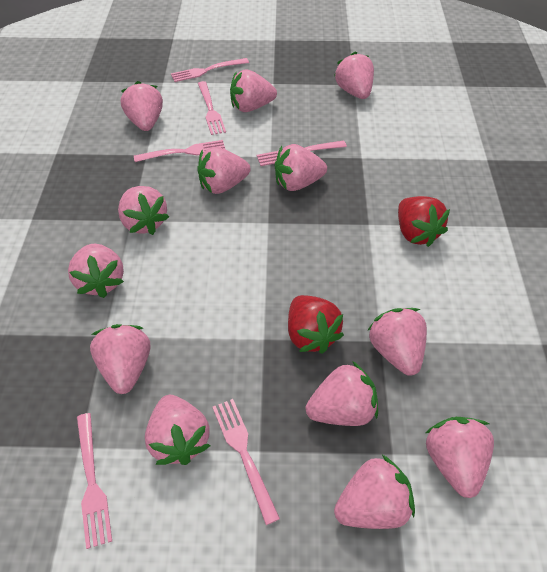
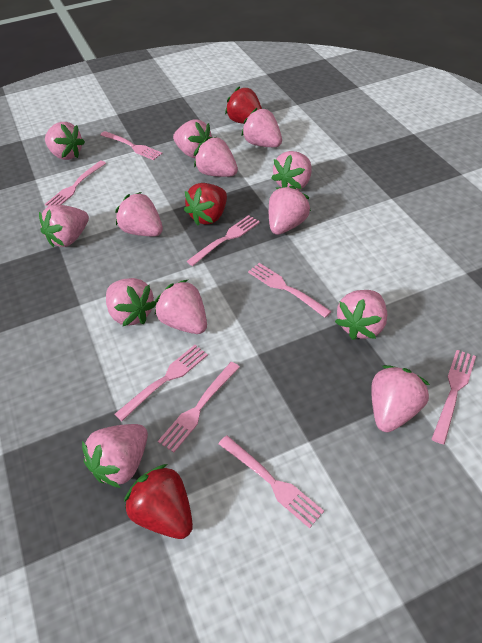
pink fork: 6 -> 8
red strawberry: 2 -> 3

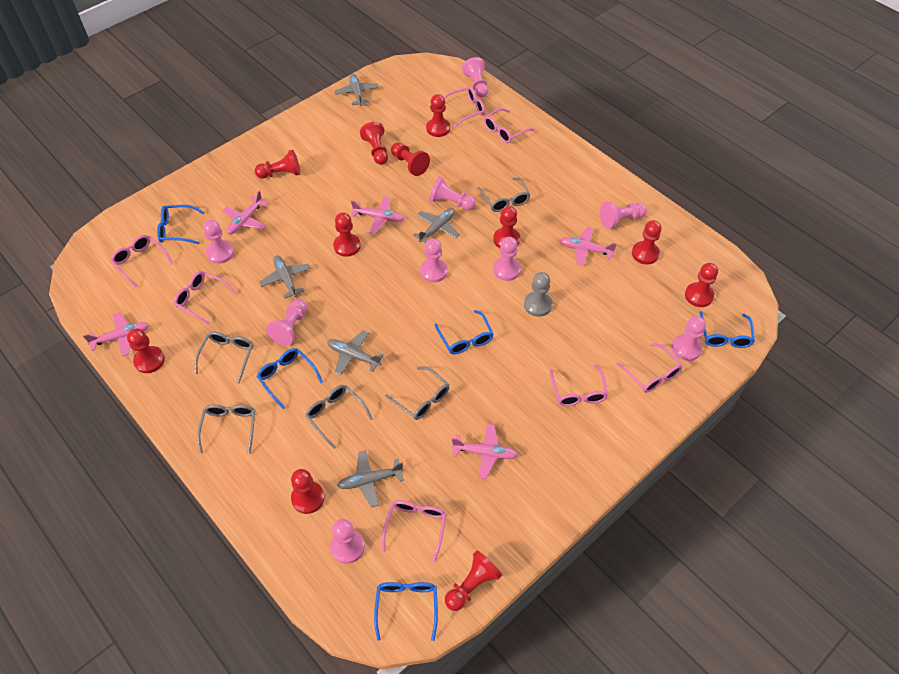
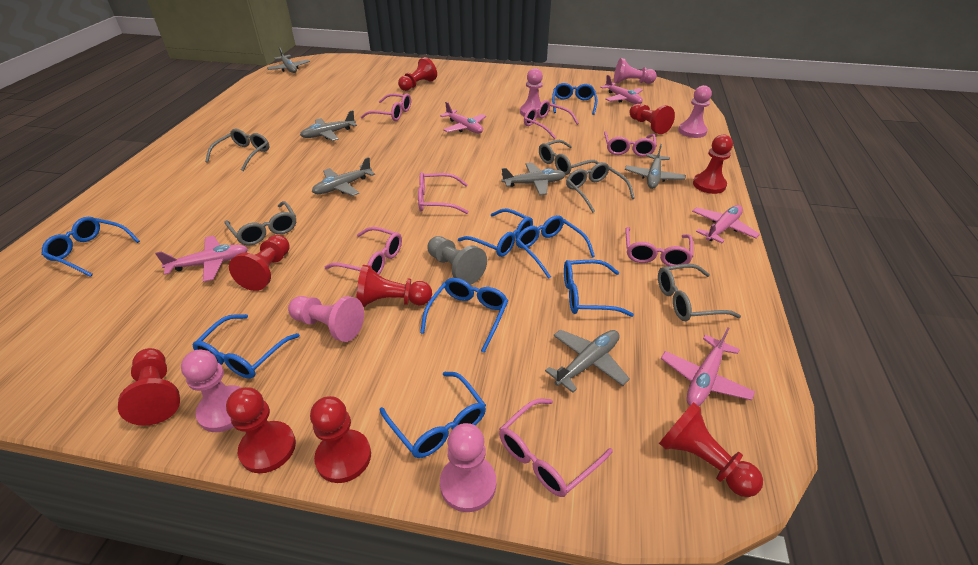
blue glasses: 5 -> 8
grey plane: 5 -> 6
pink pawn: 9 -> 6
red pawn: 11 -> 9

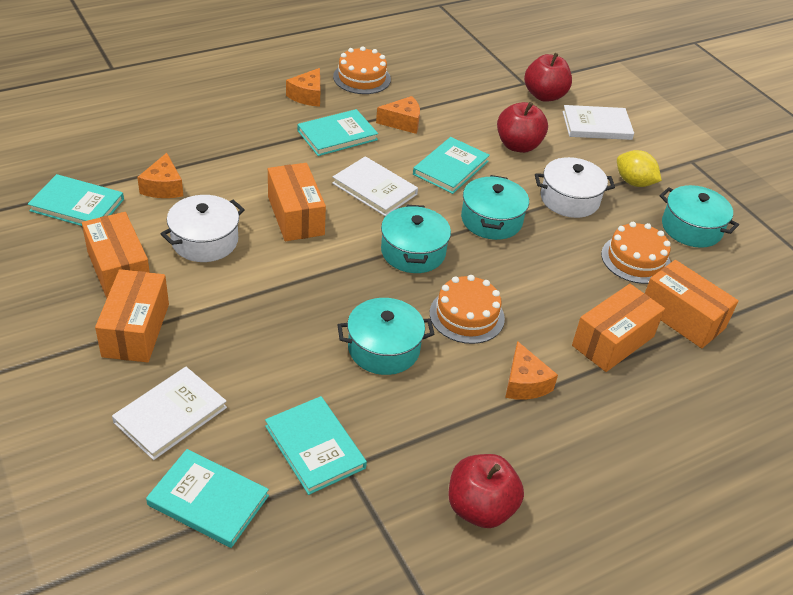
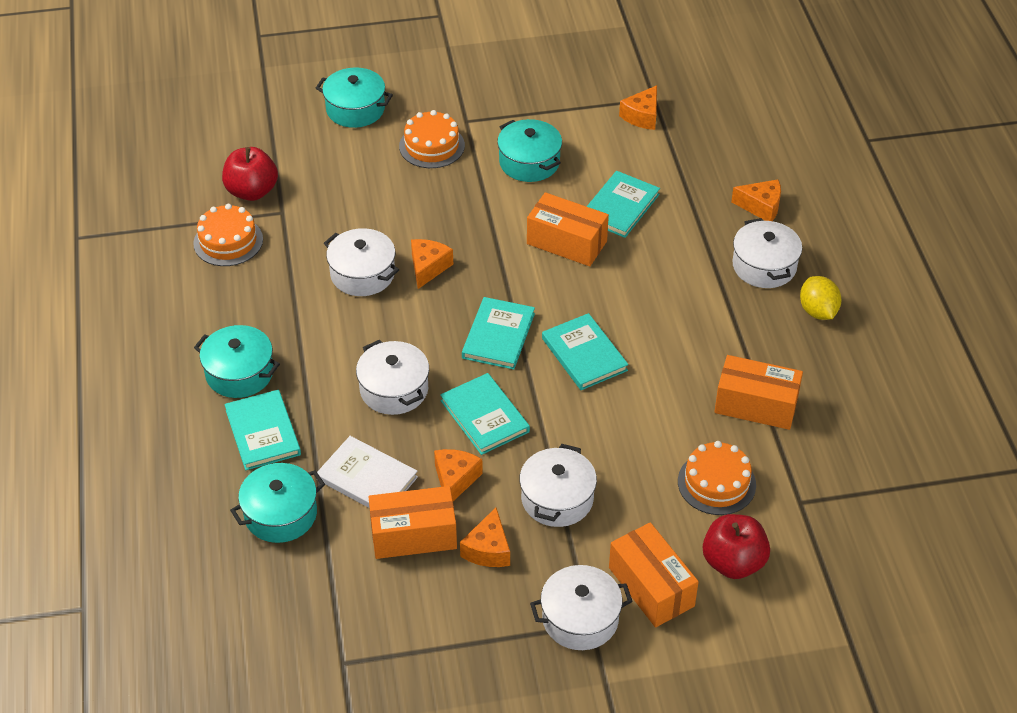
orange box: 5 -> 4
orange cheese: 4 -> 5
red apple: 3 -> 2
white book: 3 -> 1
white pot: 2 -> 5

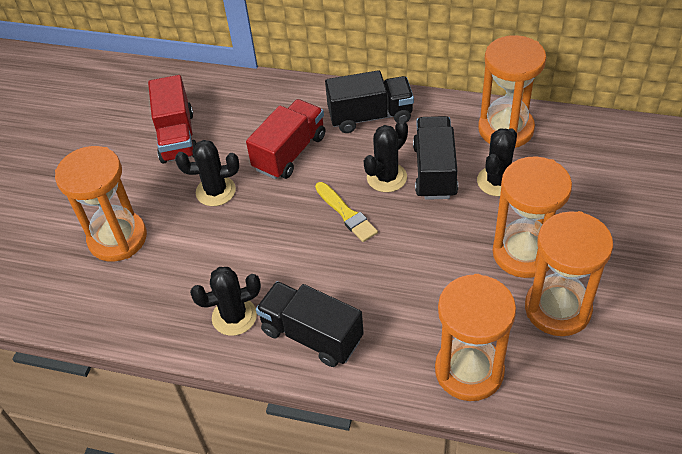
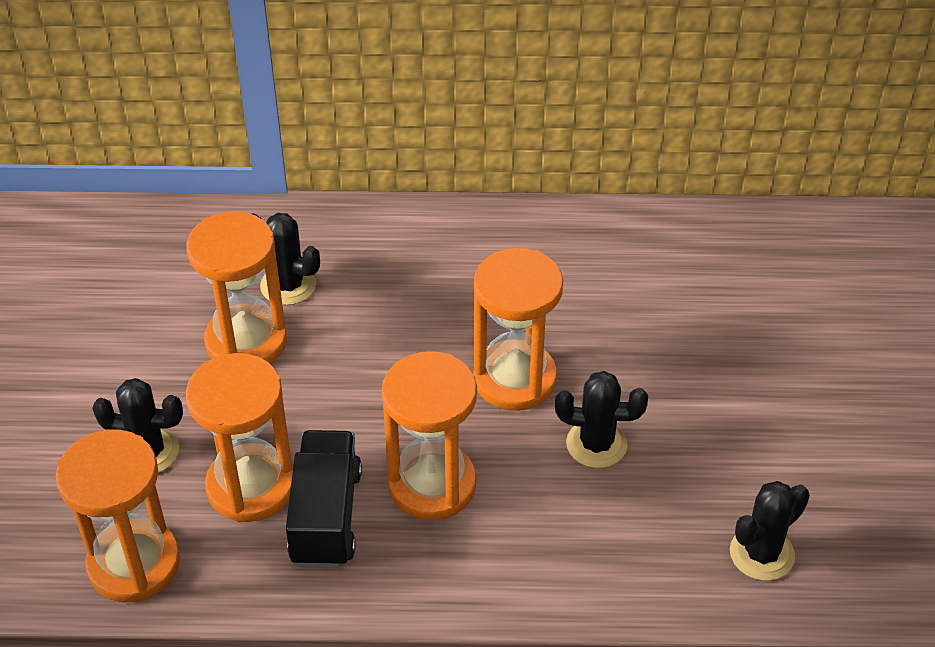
black truck: 3 -> 1
red truck: 2 -> 0
yellow brush: 1 -> 0

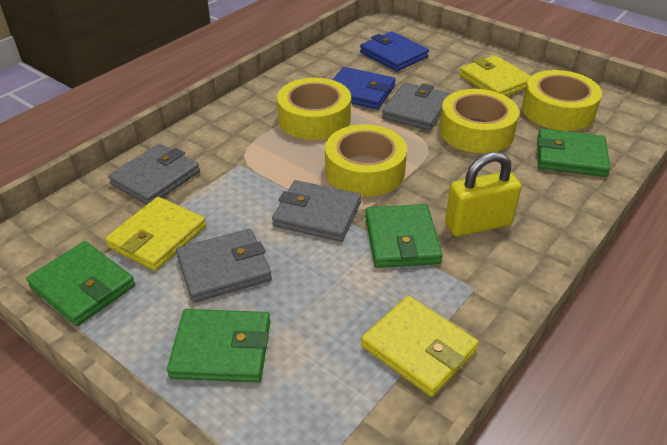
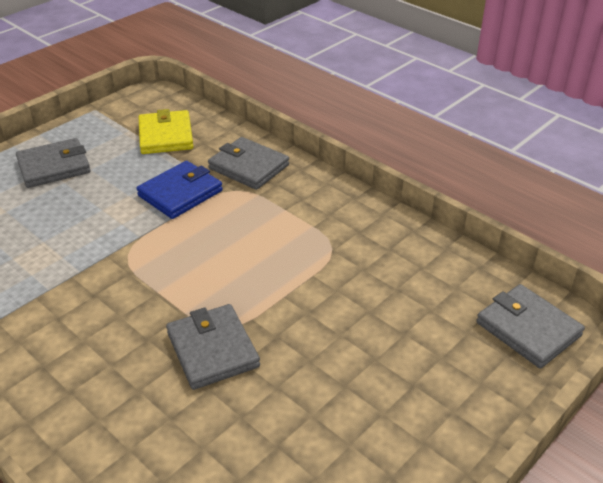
blue wallet: 2 -> 1
green wallet: 4 -> 0
yellow padlock: 1 -> 0
yellow tape: 4 -> 0
yellow wallet: 3 -> 1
--*--
#### [EXERCISE]
Repeat all of the listing above word for word, and exclude the pictures.

#### [RESPONSE AREA]
pink fork: 6 -> 8
red strawberry: 2 -> 3

blue glasses: 5 -> 8
grey plane: 5 -> 6
pink pawn: 9 -> 6
red pawn: 11 -> 9

orange box: 5 -> 4
orange cheese: 4 -> 5
red apple: 3 -> 2
white book: 3 -> 1
white pot: 2 -> 5

black truck: 3 -> 1
red truck: 2 -> 0
yellow brush: 1 -> 0

blue wallet: 2 -> 1
green wallet: 4 -> 0
yellow padlock: 1 -> 0
yellow tape: 4 -> 0
yellow wallet: 3 -> 1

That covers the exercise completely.